## WRITTEN REQUEST
Return each line of the items below that contains the string "kern".
__________
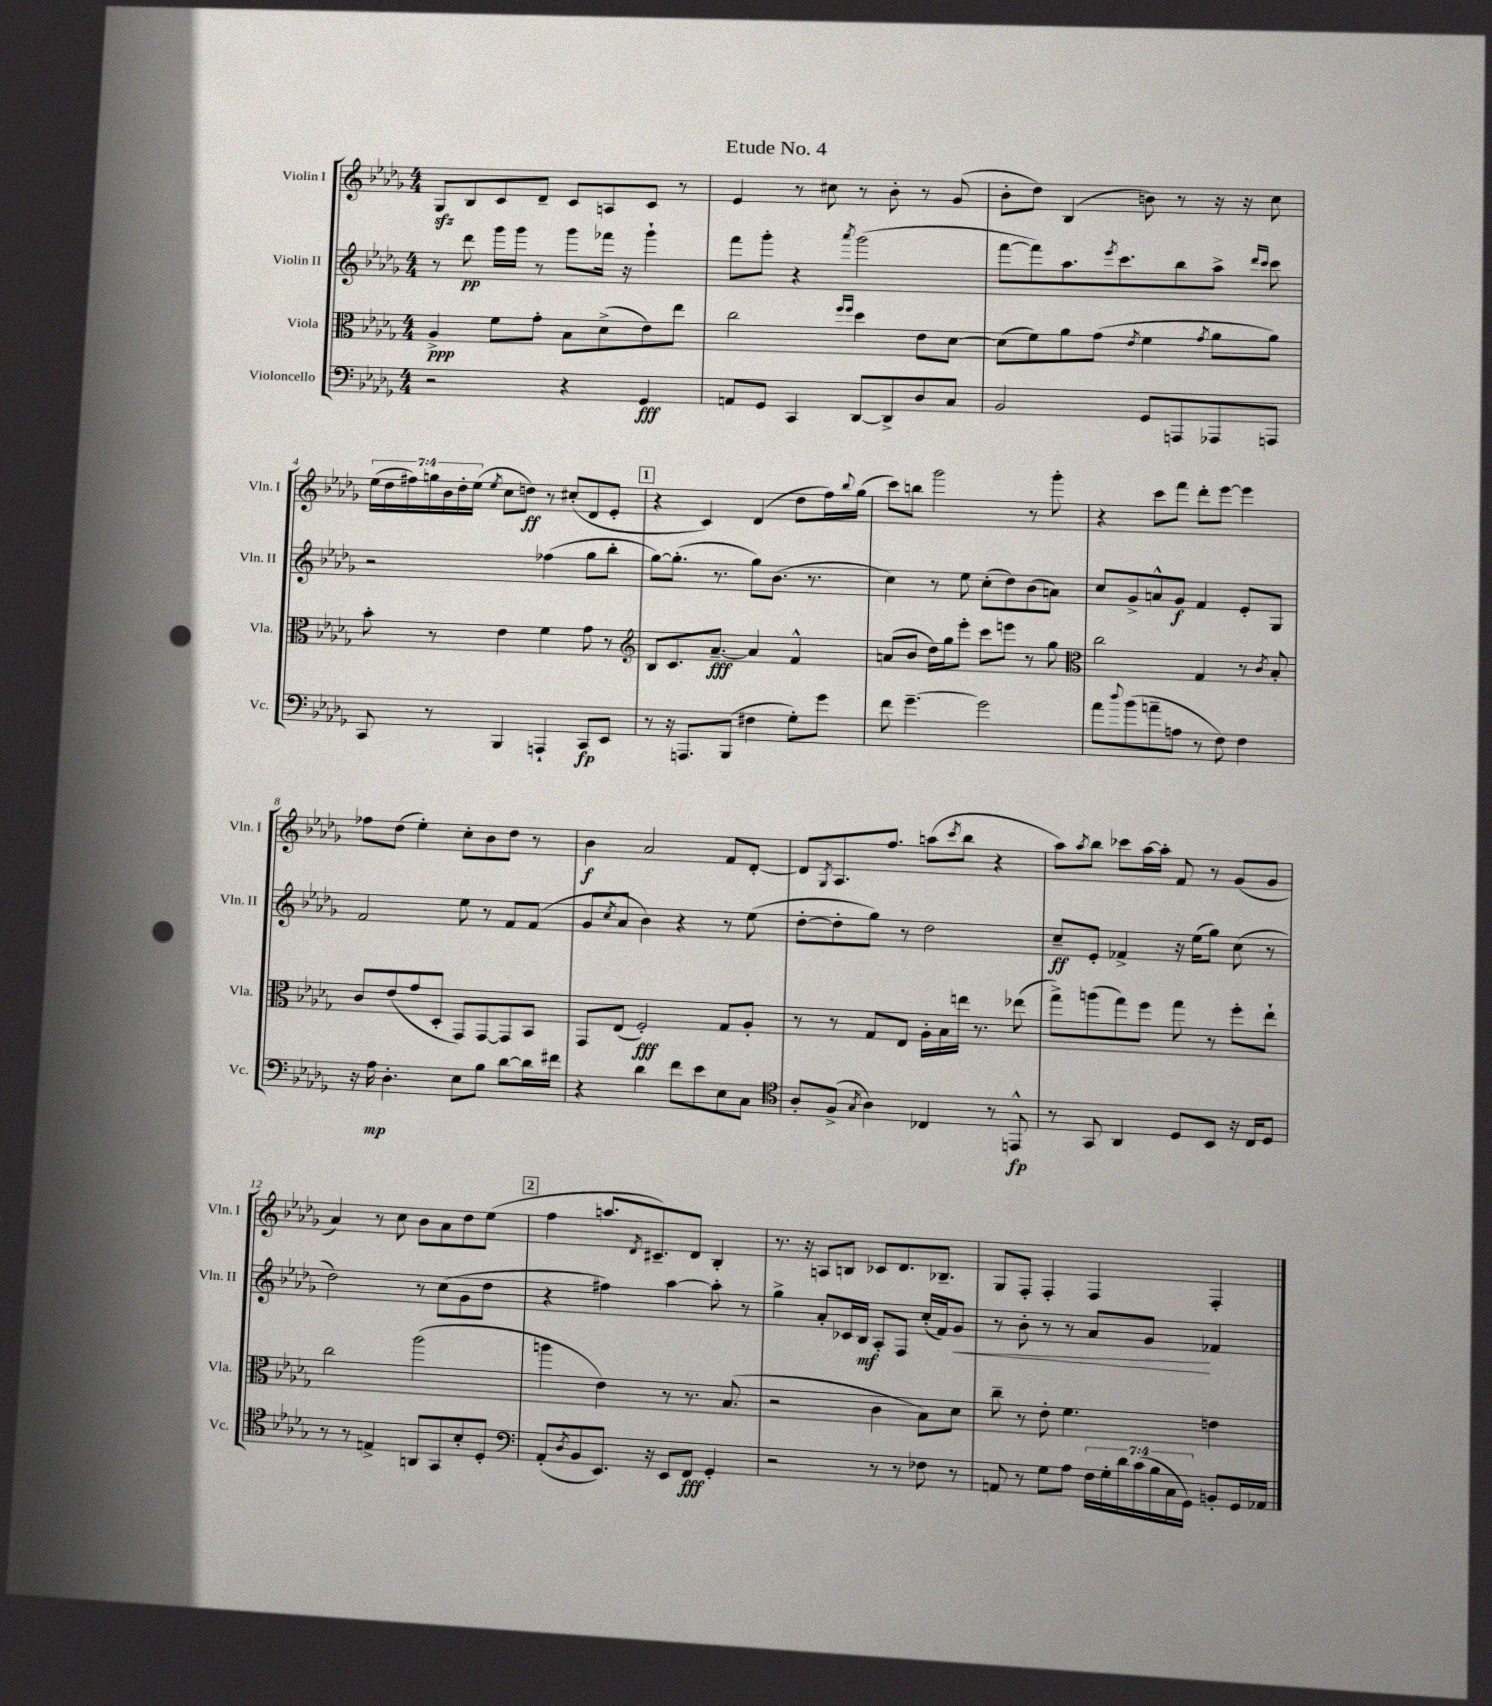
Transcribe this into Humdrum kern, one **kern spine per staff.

**kern	**kern	**kern	**kern
*staff4	*staff3	*staff2	*staff1
*clefF4	*clefC3	*clefG2	*clefG2
*k[b-e-a-d-g-]	*k[b-e-a-d-g-]	*k[b-e-a-d-g-]	*k[b-e-a-d-g-]
*M4/4	*M4/4	*M4/4	*M4/4
2r	4A-^	8r	8G-
.	.	8ddd-	8B-
.	8f	16ggg-	8c
.	.	16ggg-	.
.	8g-'	8r	8d-~
4r	8B-	8ggg-	8c
.	(8d-^	16fff-	8A
.	.	16r	.
4GG-	8e-)	4ggg-`	8c
.	8ee-	.	8r
=	=	=	=
8AA	2cc	8fff	4e-
8GG-	.	8ggg-'	.
4CC	.	4r	8r
.	.	.	8cc#
.	16qqff	.	.
.	16qqff	8qaaa-	.
[8DD-	4dd-	(2ggg-	8r
8DD-^]	.	.	8b-'
8D-	8e-	.	8r
8C	[8d-	.	(8g-
=	=	=	=
2BB-	(8d-]	[8fff	8b-'
.	8f)	8fff])	8dd-)
.	8a-	8.aa-	(4B-
.	(8g-	.	.
.	.	8qeee-	.
.	.	8.ccc	.
.	8qe-	.	.
8GG-	4f	.	8b)
8AAA	.	8bb-	8r
.	8qg-	.	.
8AAA-	8a-	8aa-^	16r
.	.	.	16r
.	.	16qqddd-	.
.	.	16qqccc	.
8AAA	8a-)	8ccc	8cc
=	=	=	=
8CC	8b-'	2r	(28ee-
.	.	.	28dd-
.	.	.	28ff#)
.	.	.	28gg
8r	8r	.	.
.	.	.	28b-
.	.	.	28dd-'
.	.	.	(28ee-
.	.	.	8qee-
4BBB-	4e-	.	8cc
.	.	.	8dd)
4AAA`	4f	(4ff-	8r
.	.	.	(8cc#'
8CC	8g-	8gg-	8d-
8EE-	8r	8bb-'	8e-'
=	=	=	=
*	*clefG2	*	*
8r	8B-	[8gg-)	4r
16r	8.c	(8.gg-']	.
8.AAA	.	.	.
.	.	.	4c)
.	[8.a-~	8.r	.
(8BBB-	.	.	.
4F#	4a-]	8gg-)	(4d-
.	.	(8.b-	.
8G-')	4f^^	.	8dd-
.	.	8.r	.
8g-	.	.	16ff)
.	.	.	8qqbb-
.	.	.	(16gg-
=	=	=	=
8f	(8a	4cc)	8ccc)
[4.g-~	8b-	.	8bb
.	16dd-)	8r	2ggg-
.	16gg-	.	.
.	8eee-'	8ee-	.
2g-]	8ccc	(8cc'	.
.	8eee	8dd-)	.
.	8r	(8b-	8r
.	8gg-	8a)	8ggg-'
=	=	=	=
*	*clefC3	*	*
8a-	2cc	8cc	4r
8qqdd-	.	.	.
(8b-	.	8g-^	.
8a~	.	8a^^	8ccc
8A	.	8g-	8fff
8r	4G-	4f	8ddd-'
8F)	.	.	[8eee-
4F	8r	8e-'	4eee-]
.	8qc	.	.
.	8B-'	8G-	.
=	=	=	=
16r	8c	2f	8ff-
16A-	.	.	.
4.D-'	(8e-	.	(8dd-
.	8g-	.	4ee-')
.	8D-'	.	.
8E-	8GG-)	8ee-	8cc'
8B-	[8GG-	8r	8b-
[8d-	8GG-]	8f	8dd-
16d-]	8BB-	(8f	8r
16f#	.	.	.
=	=	=	=
4r	8GG-	8g-	4b-
.	.	8qcc	.
.	(8E-	8a-	.
4d-	2F')	4b-)	2a-
8f	.	4r	.
8e-	.	.	.
8E-	8G-	8r	8f
8C	8A-'	(8ee-	[8d-'
=	=	=	=
*clefC4	*	*	*
8A-'	8r	[8dd-'	8d-]
.	.	.	8qG-
(8F^	8r	8dd-']	8.A-
8qG-	.	.	.
4A-)	8G-	8gg-)	.
.	.	.	8.ff
.	8E-	8r	.
4C-	16A-'	2dd-	(8aa
.	16B-	.	.
.	.	.	8qccc
.	16ee	.	8bb-
.	8.r	.	.
8r	.	.	4r
8EE^^	(8ee-	.	.
=	=	=	=
8r	8gg-^)	8cc~	8aa-)
.	.	.	8qaa-
8GG-	(8aa	8e-'	8bb-
4AA-	8gg-)	4f-^	8ccc-
.	8ff	.	[16aa-
.	.	.	16aa-']
8D-	8gg-	16r	8f
.	.	(16ee-	.
8BB-	8r	8gg-)	8r
16r	8ff'	(8cc	(8g-
16C	.	.	.
8D-	8ee-`	8r	8g-
=	=	=	=
8r	2cc	2dd-)	4a-)
8r	.	.	.
4E^	.	.	8r
.	.	.	8cc
8AA	(2aa-	8r	8b-
8GG-	.	(8cc	8a-
8B-'	.	8g-	8dd-
8D-'	.	8dd-	(8ee-
=	=	=	=
*clefF4	*	*	*
(8AA-'	4aa	4r	4ff
8qD-	.	.	.
8BB-	.	.	.
8.EE-)	4e-)	4ff#)	8.aa
.	.	.	8qd-
16r	.	.	8.c#~)
8EE-	8r	[4aa-	.
8FF	8.r	.	8d-
4GG-'	.	8aa-']	4B-'
.	(8.B-	.	.
.	.	8r	.
=	=	=	=
2r	2r	4gg-^	8.r
.	.	.	16r
.	.	8a-'	8A
.	.	16c-	8B
.	.	16B-	.
8r	4c	8A-'	8c-
8r	.	8F	8.d-
8F-	8B-)	(16cc'	.
.	.	16f)	8.B-~
8r	8d-	8g-	.
=	=	=	=
8AA	8cc~	8r	8G-
8r	8r	8b-'	8F'
8G-	8e-'	8r	4F'
8A-	4.f	8r	.
28F	.	8a-	4F
28G-'	.	.	.
28d-	.	.	.
(28c	.	.	.
.	.	8g-	.
28B-	.	.	.
28C	.	.	.
28GG-)	.	.	.
8BB'	4e	4f-	4F'
16GG-	.	.	.
16AA-	.	.	.
==	==	==	==
*-	*-	*-	*-
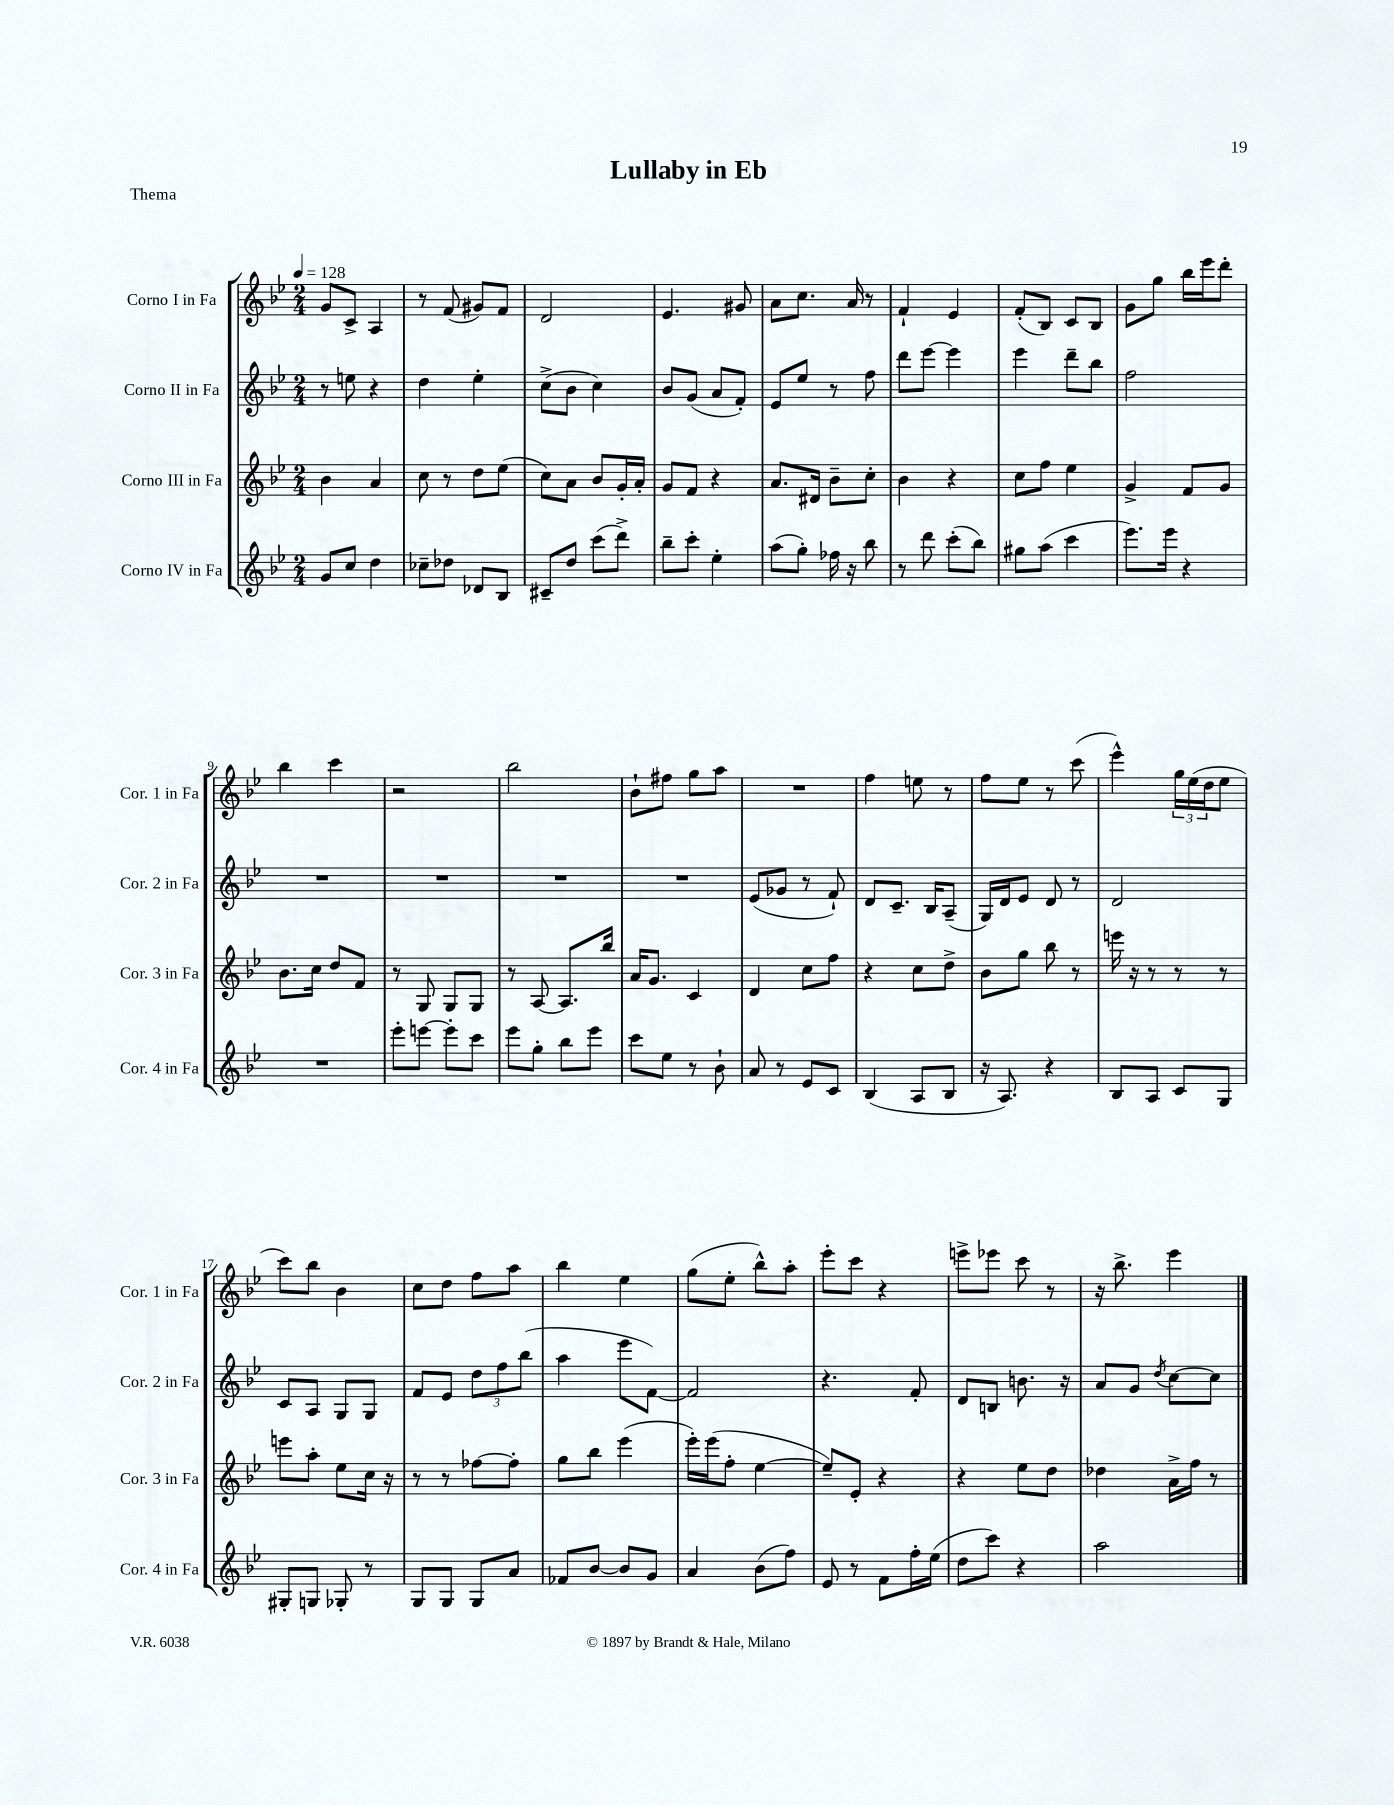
__________
## FULL SOLUTION
Transcribe this into Humdrum kern, one **kern spine per staff.
**kern	**kern	**kern	**kern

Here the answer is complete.